The task
Please pick out every line in the records below that contains the word "farthest" and copy each of those lines in full.

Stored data
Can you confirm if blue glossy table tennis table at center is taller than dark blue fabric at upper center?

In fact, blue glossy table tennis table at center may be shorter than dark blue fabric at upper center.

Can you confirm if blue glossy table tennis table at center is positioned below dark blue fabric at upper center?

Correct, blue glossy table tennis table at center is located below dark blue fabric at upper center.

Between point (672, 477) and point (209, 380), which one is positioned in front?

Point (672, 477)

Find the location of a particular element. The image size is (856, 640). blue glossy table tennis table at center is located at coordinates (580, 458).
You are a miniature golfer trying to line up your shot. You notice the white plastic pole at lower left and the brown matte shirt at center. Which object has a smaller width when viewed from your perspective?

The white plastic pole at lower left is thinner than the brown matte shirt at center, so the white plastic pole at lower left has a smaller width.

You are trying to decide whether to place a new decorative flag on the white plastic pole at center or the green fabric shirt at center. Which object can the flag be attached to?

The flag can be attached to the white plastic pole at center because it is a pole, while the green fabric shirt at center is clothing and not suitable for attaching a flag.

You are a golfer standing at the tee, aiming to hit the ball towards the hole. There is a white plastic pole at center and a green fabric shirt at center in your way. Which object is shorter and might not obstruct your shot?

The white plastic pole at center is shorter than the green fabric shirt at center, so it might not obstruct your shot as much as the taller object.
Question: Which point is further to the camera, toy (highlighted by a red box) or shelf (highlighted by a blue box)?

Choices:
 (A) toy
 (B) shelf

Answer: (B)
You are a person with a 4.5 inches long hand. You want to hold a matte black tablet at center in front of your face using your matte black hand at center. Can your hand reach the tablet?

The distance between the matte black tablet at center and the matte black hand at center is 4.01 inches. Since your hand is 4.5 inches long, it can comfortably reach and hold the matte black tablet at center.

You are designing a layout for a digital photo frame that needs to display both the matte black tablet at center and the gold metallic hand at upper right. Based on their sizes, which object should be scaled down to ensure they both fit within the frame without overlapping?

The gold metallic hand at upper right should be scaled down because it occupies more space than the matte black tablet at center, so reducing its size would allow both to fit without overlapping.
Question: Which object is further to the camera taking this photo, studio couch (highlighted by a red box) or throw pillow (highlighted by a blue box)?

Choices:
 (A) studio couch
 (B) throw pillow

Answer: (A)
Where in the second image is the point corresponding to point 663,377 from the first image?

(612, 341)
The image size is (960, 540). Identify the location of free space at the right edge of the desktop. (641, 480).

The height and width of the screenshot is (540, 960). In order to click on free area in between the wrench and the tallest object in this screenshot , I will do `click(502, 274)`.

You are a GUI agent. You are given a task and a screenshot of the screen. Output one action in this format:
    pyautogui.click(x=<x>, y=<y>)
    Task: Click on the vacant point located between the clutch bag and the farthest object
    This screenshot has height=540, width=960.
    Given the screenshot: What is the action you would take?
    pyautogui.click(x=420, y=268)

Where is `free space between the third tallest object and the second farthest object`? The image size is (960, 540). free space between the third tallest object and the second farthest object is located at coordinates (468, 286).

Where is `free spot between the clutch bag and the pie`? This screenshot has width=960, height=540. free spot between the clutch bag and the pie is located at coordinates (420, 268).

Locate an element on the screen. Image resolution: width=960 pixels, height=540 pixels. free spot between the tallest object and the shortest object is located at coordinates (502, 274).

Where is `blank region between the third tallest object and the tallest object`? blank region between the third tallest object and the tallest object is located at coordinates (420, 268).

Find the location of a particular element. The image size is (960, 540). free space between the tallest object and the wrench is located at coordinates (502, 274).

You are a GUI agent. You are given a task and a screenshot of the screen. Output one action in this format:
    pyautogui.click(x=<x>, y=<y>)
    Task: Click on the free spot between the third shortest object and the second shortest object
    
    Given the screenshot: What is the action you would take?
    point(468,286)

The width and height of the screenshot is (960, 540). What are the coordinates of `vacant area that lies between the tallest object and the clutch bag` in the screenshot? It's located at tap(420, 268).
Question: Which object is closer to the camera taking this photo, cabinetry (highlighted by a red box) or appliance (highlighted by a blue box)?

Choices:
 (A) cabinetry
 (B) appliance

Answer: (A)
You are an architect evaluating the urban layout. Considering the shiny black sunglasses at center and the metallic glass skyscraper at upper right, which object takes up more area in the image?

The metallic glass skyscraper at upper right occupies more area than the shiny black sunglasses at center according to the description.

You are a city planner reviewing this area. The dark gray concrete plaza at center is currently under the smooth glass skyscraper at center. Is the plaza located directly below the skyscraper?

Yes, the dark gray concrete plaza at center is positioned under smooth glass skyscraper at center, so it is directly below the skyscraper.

Full solution
    Task: Click on the vacant point located between the clutch bag and the farthest object
Where is `free space between the third tallest object and the second farthest object`? The image size is (960, 540). free space between the third tallest object and the second farthest object is located at coordinates (468, 286).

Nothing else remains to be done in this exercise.